(Before-and-after object listings)
□ □ □ □ □ □ □

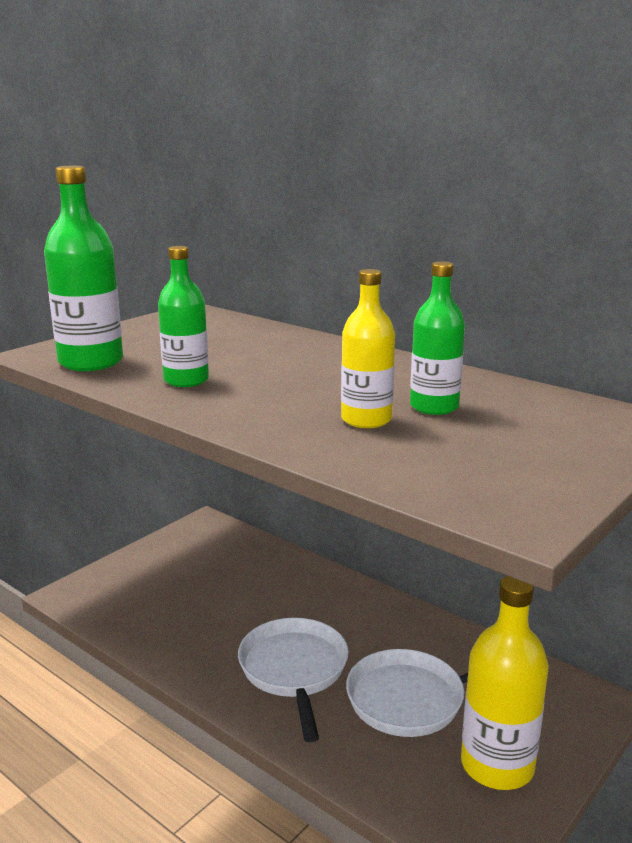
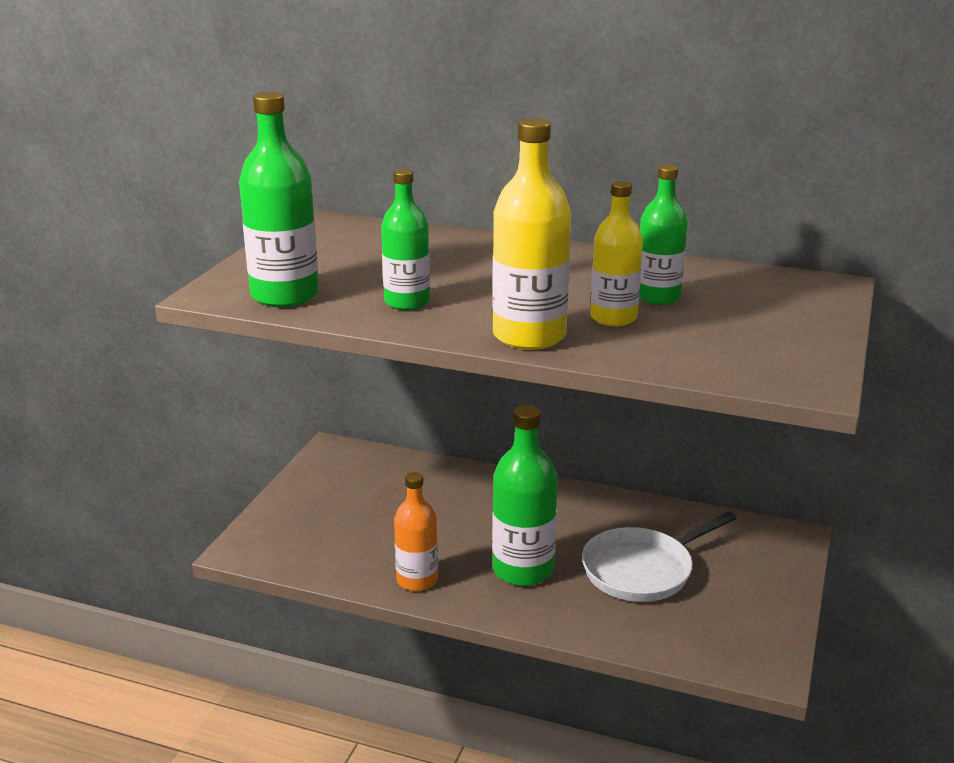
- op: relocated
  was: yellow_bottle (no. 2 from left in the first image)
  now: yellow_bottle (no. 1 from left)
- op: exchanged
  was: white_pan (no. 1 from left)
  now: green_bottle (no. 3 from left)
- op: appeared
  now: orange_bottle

□ □ □ □ □ □ □

Task item.
Copy down each line in the entries that has the word "from".

Result of this task.
  was: yellow_bottle (no. 2 from left in the first image)
  now: yellow_bottle (no. 1 from left)
  was: white_pan (no. 1 from left)
  now: green_bottle (no. 3 from left)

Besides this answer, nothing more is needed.